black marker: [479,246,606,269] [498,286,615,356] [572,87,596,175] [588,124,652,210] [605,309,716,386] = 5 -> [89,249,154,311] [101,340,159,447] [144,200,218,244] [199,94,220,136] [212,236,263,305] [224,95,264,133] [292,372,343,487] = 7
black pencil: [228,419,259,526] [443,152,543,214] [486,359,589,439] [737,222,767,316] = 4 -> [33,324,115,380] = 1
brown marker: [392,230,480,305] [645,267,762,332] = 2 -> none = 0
+ + + +
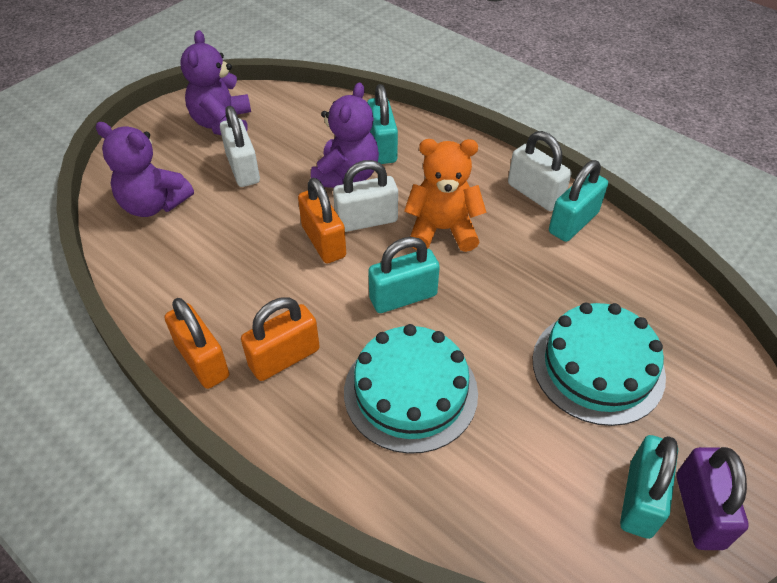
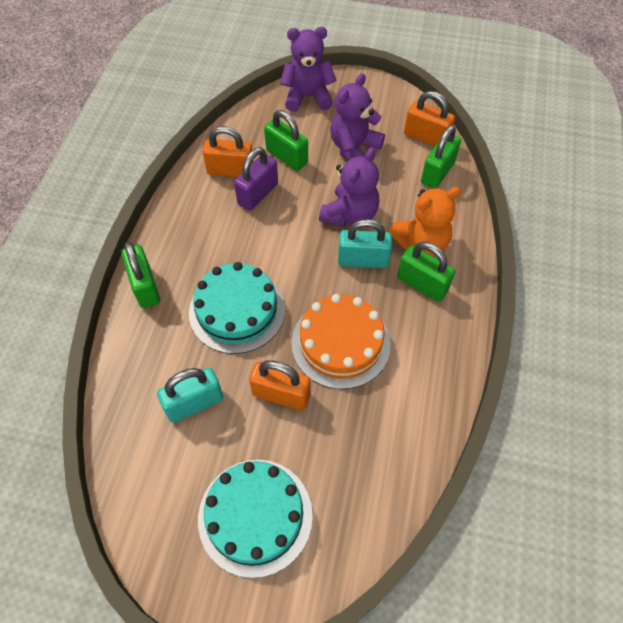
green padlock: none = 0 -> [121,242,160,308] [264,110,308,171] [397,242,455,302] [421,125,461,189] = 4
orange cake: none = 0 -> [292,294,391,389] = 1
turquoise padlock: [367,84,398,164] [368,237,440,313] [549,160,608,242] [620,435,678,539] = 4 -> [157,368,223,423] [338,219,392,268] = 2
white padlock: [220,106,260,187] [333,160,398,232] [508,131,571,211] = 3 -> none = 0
+ + + +
> **The problem**: Give back exactly the lines above, from the line containing "orange cake: none" through the line containing "white padlock: [220,106,260,187]", with both end lines and nothing more.

> **Answer for this exercise**:
orange cake: none = 0 -> [292,294,391,389] = 1
turquoise padlock: [367,84,398,164] [368,237,440,313] [549,160,608,242] [620,435,678,539] = 4 -> [157,368,223,423] [338,219,392,268] = 2
white padlock: [220,106,260,187] [333,160,398,232] [508,131,571,211] = 3 -> none = 0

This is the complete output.